_PROBLEM TO WORK ON_
Take the data below and filter it for lines containing the word "camera"; show each line found.

*** RECORDS TO PROCESS ***

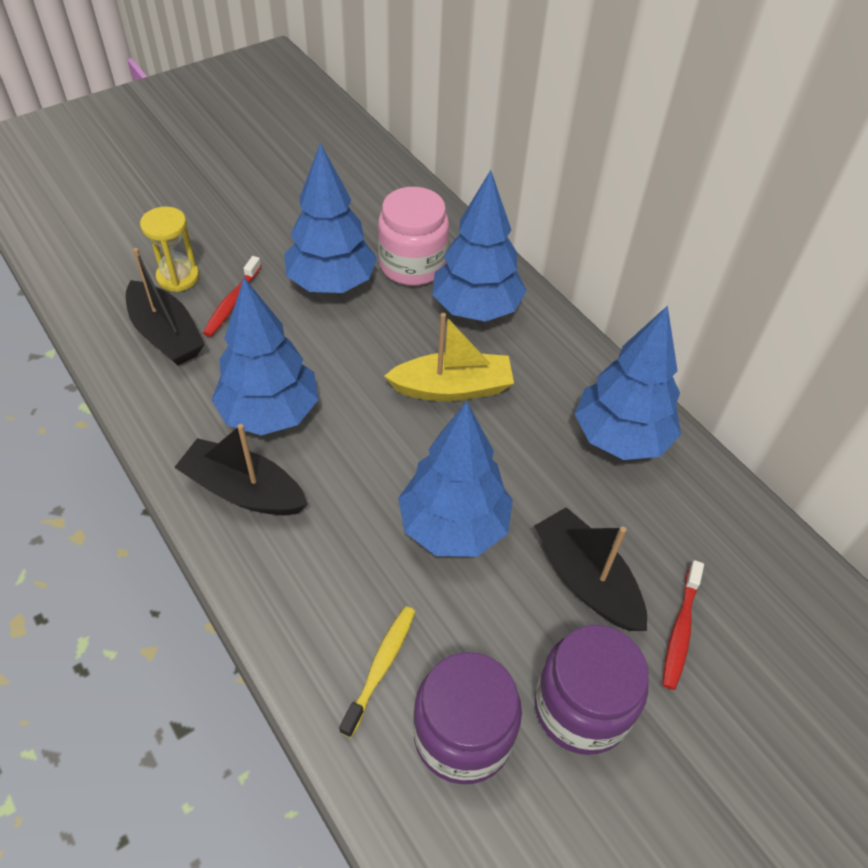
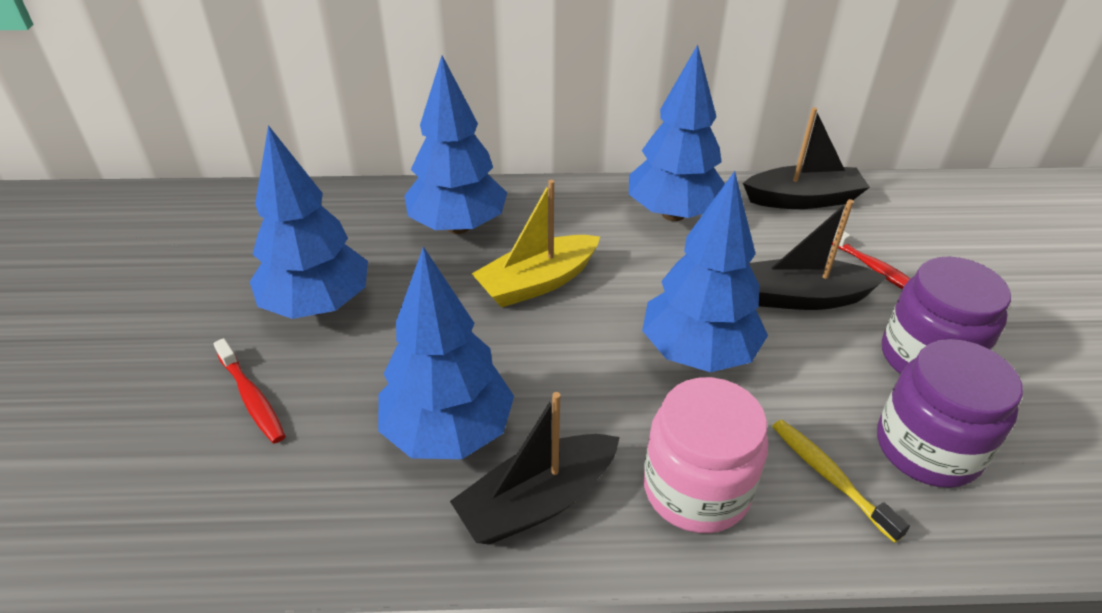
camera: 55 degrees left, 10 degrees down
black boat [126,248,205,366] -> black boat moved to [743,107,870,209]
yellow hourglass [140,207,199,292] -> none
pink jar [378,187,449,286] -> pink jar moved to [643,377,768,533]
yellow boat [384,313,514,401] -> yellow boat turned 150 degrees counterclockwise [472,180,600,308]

***
*** RECORDS TO PROCESS ***

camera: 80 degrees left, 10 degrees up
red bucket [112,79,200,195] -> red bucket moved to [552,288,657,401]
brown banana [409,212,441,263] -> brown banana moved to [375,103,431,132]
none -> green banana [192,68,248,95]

***
*** RECORDS TO PROCESS ***

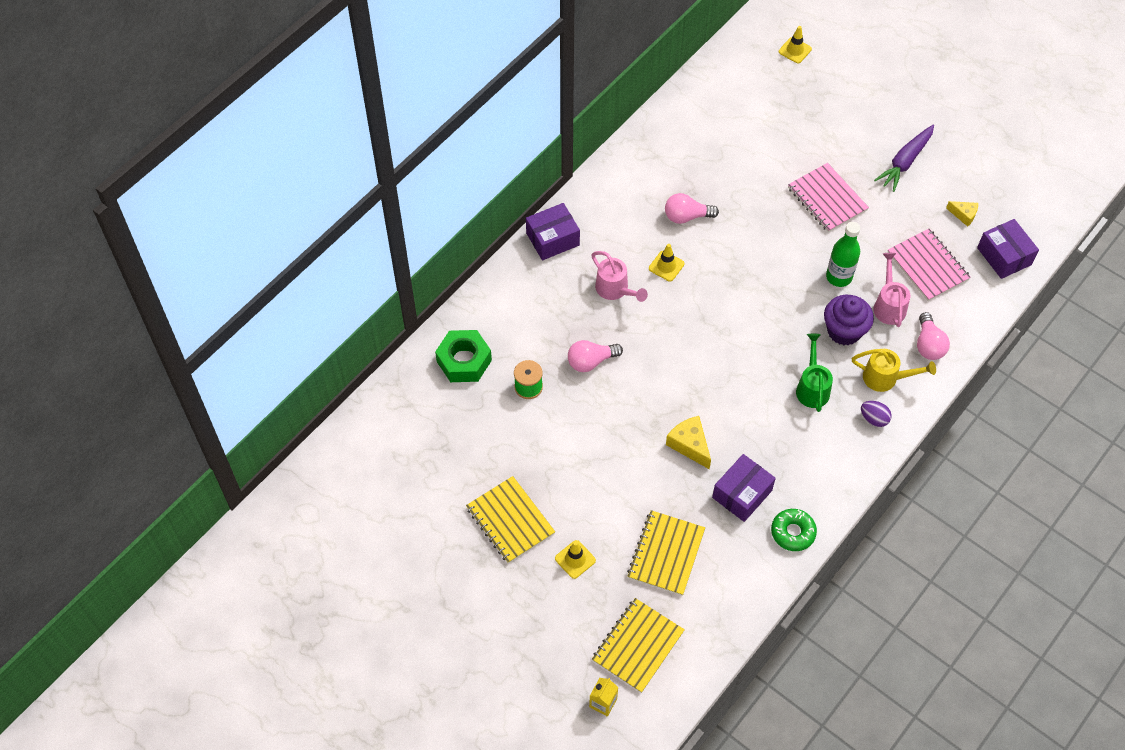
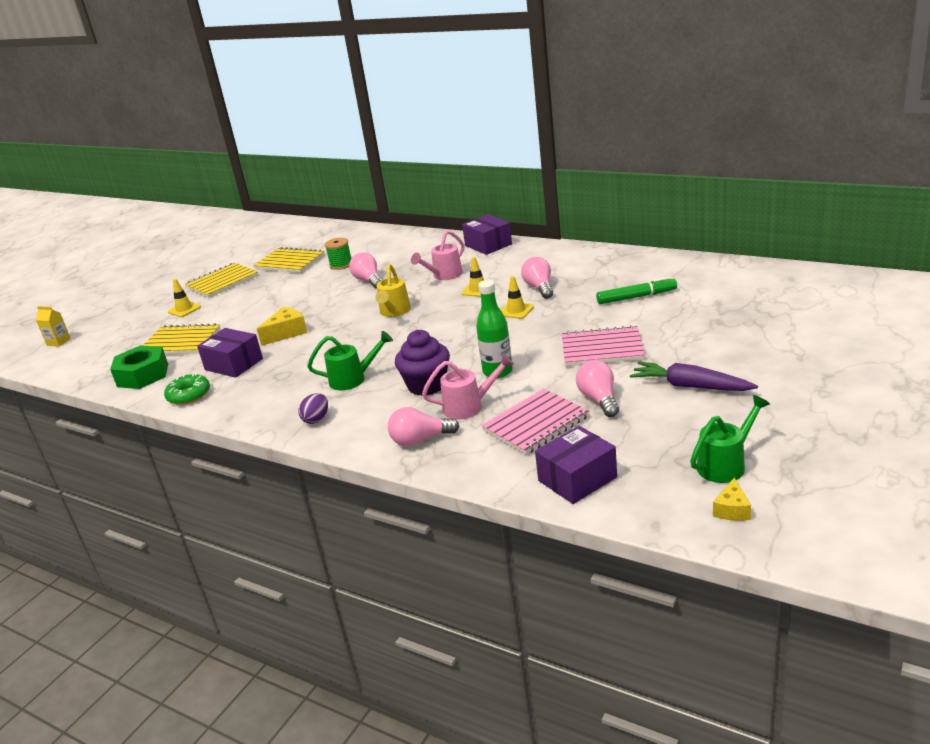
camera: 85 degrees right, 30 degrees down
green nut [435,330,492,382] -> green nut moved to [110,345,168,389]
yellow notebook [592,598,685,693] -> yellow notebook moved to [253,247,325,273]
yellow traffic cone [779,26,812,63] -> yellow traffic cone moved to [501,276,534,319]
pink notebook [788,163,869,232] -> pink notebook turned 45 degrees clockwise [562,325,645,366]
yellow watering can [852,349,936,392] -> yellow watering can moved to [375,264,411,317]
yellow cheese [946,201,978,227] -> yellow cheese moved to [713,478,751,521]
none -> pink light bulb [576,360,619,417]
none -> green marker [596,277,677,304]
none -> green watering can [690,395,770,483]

***

_SOLUTION_
camera: 55 degrees left, 10 degrees down
camera: 80 degrees left, 10 degrees up
camera: 85 degrees right, 30 degrees down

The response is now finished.